# TASK DIRECTIONS
Search the records below for the word "ECHO". Copy each line where it occurs.

Top of INPUT FOR THIS TASK

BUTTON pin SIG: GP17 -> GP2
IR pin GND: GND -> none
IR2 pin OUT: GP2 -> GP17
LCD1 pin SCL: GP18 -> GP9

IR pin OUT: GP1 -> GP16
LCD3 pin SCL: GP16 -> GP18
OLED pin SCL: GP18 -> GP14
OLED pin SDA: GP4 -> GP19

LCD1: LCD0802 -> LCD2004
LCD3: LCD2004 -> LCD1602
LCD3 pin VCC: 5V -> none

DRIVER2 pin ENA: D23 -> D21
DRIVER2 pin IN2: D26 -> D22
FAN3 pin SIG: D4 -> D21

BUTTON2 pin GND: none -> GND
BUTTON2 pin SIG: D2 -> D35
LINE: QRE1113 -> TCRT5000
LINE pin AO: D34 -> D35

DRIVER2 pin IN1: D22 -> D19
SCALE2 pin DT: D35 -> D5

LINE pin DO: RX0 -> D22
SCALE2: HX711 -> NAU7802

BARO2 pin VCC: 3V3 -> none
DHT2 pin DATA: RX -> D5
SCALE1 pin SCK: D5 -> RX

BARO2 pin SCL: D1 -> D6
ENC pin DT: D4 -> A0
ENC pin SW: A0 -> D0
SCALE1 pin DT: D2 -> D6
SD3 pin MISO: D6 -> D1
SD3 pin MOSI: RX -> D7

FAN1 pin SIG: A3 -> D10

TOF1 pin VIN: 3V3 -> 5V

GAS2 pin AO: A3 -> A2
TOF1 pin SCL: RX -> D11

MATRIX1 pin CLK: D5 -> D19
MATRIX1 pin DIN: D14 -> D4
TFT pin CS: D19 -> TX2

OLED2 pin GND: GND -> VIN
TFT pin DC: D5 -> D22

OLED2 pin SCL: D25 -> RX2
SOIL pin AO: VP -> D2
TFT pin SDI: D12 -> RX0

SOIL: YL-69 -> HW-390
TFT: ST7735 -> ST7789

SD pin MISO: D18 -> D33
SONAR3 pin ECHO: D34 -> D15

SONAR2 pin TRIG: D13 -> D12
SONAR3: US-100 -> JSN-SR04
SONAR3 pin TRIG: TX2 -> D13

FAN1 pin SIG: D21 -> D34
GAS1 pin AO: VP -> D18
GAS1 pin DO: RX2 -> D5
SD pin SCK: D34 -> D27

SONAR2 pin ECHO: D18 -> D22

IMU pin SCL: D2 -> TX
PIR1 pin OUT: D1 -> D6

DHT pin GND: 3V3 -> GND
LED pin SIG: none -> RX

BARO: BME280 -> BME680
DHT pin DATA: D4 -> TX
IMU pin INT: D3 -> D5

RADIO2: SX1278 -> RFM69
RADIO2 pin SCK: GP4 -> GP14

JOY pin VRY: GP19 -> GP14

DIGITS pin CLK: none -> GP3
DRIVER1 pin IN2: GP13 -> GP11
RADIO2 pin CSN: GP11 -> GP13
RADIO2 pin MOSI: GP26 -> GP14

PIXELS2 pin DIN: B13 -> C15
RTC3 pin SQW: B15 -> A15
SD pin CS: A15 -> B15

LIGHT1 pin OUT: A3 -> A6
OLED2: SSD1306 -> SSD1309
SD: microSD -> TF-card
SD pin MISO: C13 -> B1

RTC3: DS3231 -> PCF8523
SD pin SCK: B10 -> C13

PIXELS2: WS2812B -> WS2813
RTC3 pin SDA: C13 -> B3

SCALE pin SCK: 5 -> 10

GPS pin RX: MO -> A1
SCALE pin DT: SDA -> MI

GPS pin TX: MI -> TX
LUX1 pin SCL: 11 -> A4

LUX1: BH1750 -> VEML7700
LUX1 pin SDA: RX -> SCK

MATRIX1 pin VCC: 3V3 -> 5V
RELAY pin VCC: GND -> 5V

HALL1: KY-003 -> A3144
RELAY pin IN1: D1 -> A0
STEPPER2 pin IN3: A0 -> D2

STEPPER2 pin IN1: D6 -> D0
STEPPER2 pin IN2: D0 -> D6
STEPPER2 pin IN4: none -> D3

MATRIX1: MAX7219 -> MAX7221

Bottom of INPUT FOR THIS TASK

# SOLUTION TO THIS PROBLEM
SONAR3 pin ECHO: D34 -> D15
SONAR2 pin ECHO: D18 -> D22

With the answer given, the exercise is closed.